─── Data shown ───

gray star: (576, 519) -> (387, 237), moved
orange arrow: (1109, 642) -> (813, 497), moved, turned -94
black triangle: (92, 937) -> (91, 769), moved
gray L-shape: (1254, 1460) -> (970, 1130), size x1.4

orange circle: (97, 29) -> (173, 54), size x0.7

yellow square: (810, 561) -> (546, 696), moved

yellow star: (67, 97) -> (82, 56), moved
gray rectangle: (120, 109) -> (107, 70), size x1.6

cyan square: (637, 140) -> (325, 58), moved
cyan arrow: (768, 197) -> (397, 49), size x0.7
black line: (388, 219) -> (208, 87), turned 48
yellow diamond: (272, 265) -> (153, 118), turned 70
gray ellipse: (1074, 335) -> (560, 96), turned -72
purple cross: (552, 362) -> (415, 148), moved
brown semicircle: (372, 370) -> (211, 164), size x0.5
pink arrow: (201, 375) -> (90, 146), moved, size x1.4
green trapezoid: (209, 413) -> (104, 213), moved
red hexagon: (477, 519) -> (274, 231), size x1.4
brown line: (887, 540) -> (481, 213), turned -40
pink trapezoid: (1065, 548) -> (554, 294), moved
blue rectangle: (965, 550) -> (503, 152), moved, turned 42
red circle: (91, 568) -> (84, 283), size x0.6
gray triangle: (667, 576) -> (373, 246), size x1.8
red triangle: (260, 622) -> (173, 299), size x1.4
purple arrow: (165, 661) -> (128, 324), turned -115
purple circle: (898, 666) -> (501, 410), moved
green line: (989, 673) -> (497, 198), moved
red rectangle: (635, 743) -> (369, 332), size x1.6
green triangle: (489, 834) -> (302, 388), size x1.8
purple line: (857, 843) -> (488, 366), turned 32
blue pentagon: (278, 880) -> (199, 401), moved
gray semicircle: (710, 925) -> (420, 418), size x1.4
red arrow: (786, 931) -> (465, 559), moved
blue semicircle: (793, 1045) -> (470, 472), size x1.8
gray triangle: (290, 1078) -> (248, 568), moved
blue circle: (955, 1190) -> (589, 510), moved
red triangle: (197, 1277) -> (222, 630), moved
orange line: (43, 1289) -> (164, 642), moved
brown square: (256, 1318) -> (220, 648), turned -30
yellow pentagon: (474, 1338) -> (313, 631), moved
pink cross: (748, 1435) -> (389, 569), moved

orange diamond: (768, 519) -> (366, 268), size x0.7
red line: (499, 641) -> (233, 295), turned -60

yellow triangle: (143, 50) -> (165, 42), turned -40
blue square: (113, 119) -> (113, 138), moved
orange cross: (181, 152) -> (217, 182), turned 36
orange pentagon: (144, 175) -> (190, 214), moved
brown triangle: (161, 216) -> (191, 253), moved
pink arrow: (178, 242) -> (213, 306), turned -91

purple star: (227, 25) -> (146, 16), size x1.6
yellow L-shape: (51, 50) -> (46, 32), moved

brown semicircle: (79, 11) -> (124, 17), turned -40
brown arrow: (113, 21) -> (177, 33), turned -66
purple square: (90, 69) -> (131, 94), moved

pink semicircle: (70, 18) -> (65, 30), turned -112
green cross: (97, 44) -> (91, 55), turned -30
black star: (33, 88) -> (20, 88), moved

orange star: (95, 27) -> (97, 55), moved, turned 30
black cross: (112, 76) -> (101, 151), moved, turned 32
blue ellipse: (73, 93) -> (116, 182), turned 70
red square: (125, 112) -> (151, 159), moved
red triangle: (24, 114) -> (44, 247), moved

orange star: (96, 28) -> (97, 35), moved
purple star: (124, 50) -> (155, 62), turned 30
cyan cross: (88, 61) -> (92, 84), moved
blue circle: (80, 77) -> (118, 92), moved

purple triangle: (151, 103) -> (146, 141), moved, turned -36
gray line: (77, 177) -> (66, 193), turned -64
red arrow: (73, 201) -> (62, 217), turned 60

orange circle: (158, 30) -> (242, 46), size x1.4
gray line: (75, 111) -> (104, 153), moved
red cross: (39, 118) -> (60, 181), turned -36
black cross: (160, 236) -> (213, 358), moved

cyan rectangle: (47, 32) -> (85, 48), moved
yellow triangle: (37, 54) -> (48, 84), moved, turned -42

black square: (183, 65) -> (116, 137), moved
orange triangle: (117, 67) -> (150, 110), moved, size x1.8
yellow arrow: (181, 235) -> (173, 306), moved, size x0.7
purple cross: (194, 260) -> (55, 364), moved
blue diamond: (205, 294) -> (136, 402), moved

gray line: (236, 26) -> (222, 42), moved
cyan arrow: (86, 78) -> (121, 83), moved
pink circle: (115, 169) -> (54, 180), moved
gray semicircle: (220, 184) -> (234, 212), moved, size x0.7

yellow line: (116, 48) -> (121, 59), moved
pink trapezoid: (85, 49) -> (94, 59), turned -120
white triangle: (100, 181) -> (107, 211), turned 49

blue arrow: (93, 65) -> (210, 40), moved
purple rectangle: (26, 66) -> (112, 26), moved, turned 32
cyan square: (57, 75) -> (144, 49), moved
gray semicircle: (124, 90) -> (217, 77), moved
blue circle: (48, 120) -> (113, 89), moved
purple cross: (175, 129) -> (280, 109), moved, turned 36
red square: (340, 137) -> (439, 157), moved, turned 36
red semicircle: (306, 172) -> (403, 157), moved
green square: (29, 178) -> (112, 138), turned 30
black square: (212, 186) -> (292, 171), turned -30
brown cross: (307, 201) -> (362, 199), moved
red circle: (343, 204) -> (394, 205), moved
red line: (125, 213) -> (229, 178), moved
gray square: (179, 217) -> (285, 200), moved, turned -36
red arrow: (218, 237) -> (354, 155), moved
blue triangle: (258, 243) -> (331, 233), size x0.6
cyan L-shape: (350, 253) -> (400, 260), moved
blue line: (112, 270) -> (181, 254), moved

───

■ **Action item**
Show every line of the records above that contains the word "yellow".

■ **Completed exercise**
yellow square: (810, 561) -> (546, 696), moved
yellow star: (67, 97) -> (82, 56), moved
yellow diamond: (272, 265) -> (153, 118), turned 70
yellow pentagon: (474, 1338) -> (313, 631), moved
yellow triangle: (143, 50) -> (165, 42), turned -40
yellow L-shape: (51, 50) -> (46, 32), moved
yellow triangle: (37, 54) -> (48, 84), moved, turned -42
yellow arrow: (181, 235) -> (173, 306), moved, size x0.7
yellow line: (116, 48) -> (121, 59), moved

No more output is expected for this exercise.